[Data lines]
-=-=-
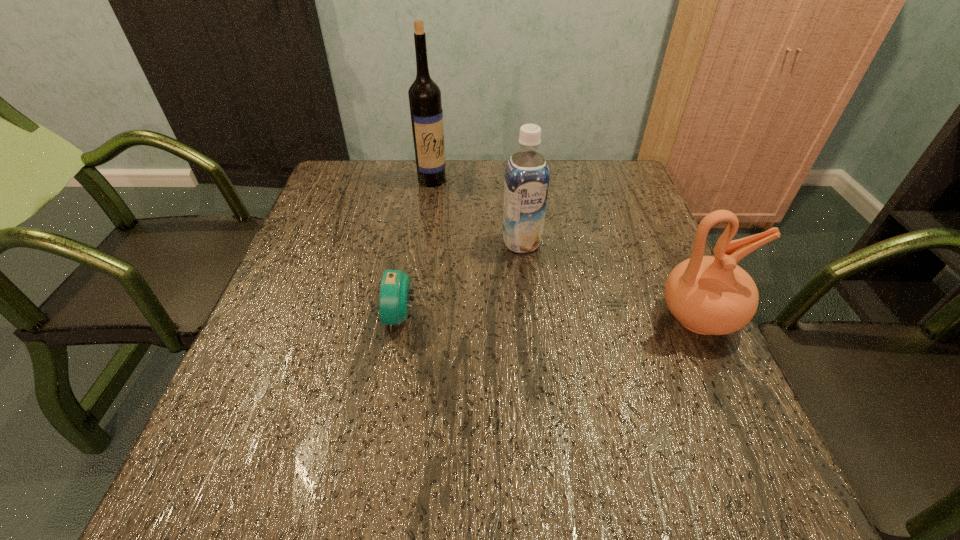
Image resolution: width=960 pixels, height=540 pixels. I want to click on free space at the far left corner, so click(x=353, y=191).

Image resolution: width=960 pixels, height=540 pixels. In the image, there is a desktop. Find the location of `vacant space at the near left corner`. vacant space at the near left corner is located at coordinates (260, 418).

Find the location of a particular element. The height and width of the screenshot is (540, 960). free region at the far right corner is located at coordinates (621, 177).

At what (x,y) coordinates should I click in order to perform the action: click on vacant space at the near right corner of the desktop. Please return your answer as a coordinate pair (x, y). Looking at the image, I should click on (660, 404).

Image resolution: width=960 pixels, height=540 pixels. Find the location of `free space between the alarm clock and the pottery`. free space between the alarm clock and the pottery is located at coordinates (550, 318).

Find the location of a particular element. This screenshot has width=960, height=540. free spot between the second farthest object and the rightmost object is located at coordinates (610, 280).

Find the location of a particular element. empty space between the alarm clock and the wine bottle is located at coordinates (417, 248).

Image resolution: width=960 pixels, height=540 pixels. I want to click on free space between the shortest object and the rightmost object, so (550, 318).

Locate an element on the screen. Image resolution: width=960 pixels, height=540 pixels. empty space that is in between the wine bottle and the third nearest object is located at coordinates (477, 211).

Where is `vacant point located between the alarm clock and the third object from left to right`? The width and height of the screenshot is (960, 540). vacant point located between the alarm clock and the third object from left to right is located at coordinates (462, 280).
-=-=-
_STATED EXERCISE_. Copy every one of the records above word for word, leaving out the pictures.

_CORRECT RESPONSE_.
Image resolution: width=960 pixels, height=540 pixels. I want to click on free space at the far left corner, so click(x=353, y=191).

Image resolution: width=960 pixels, height=540 pixels. In the image, there is a desktop. Find the location of `vacant space at the near left corner`. vacant space at the near left corner is located at coordinates (260, 418).

Find the location of a particular element. The height and width of the screenshot is (540, 960). free region at the far right corner is located at coordinates (621, 177).

At what (x,y) coordinates should I click in order to perform the action: click on vacant space at the near right corner of the desktop. Please return your answer as a coordinate pair (x, y). Looking at the image, I should click on (660, 404).

Image resolution: width=960 pixels, height=540 pixels. Find the location of `free space between the alarm clock and the pottery`. free space between the alarm clock and the pottery is located at coordinates (550, 318).

Find the location of a particular element. This screenshot has width=960, height=540. free spot between the second farthest object and the rightmost object is located at coordinates (610, 280).

Find the location of a particular element. empty space between the alarm clock and the wine bottle is located at coordinates (417, 248).

Image resolution: width=960 pixels, height=540 pixels. I want to click on free space between the shortest object and the rightmost object, so (550, 318).

Locate an element on the screen. Image resolution: width=960 pixels, height=540 pixels. empty space that is in between the wine bottle and the third nearest object is located at coordinates (477, 211).

Where is `vacant point located between the alarm clock and the third object from left to right`? The width and height of the screenshot is (960, 540). vacant point located between the alarm clock and the third object from left to right is located at coordinates (462, 280).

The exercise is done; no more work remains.